Content starts

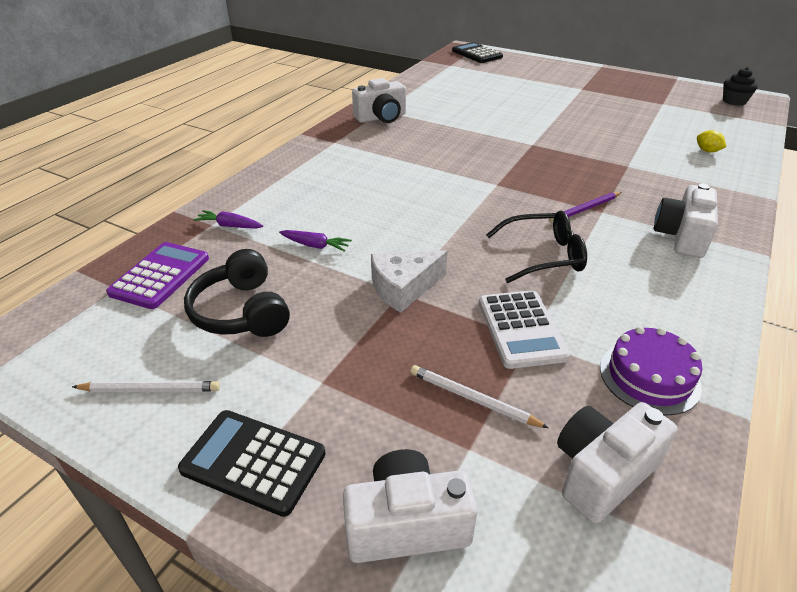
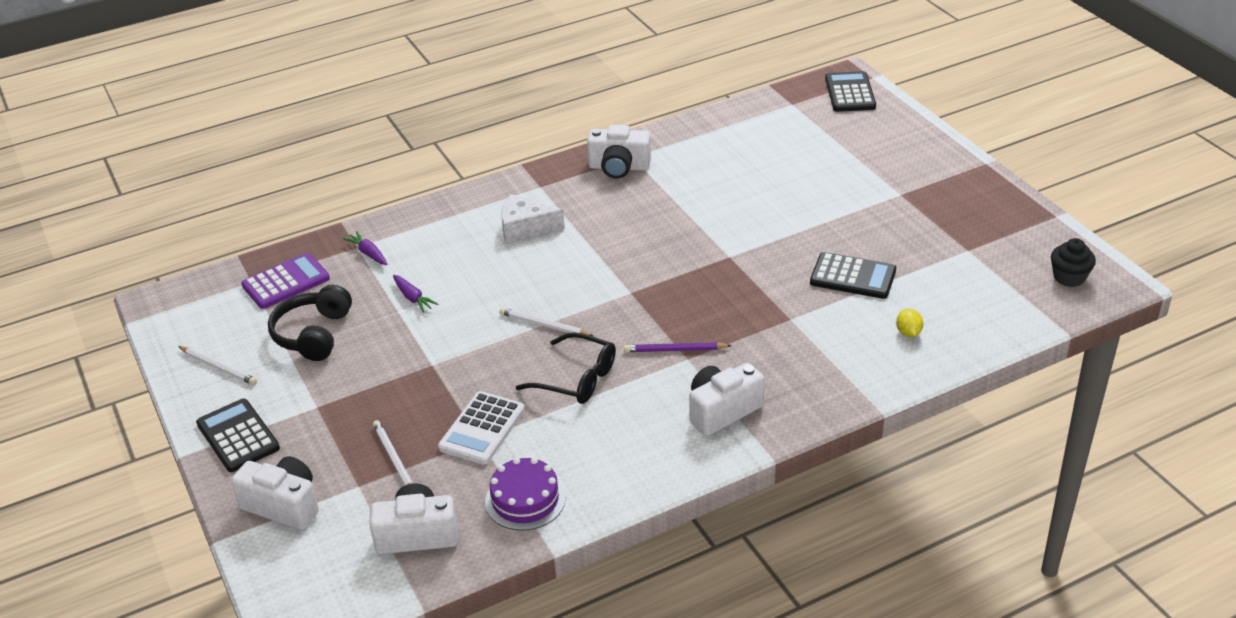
camera: 35 degrees right, 0 degrees up
(403, 288) = (438, 361): white cheese -> white cheese (525, 227)
(461, 227) = (544, 325): none -> white pencil
(625, 133) = (853, 277): none -> black calculator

Content ends

What the exercise asks
Read each line of the material, and wherever the word "none" turns up, copy that line.

Output for this exercise
(461, 227) = (544, 325): none -> white pencil
(625, 133) = (853, 277): none -> black calculator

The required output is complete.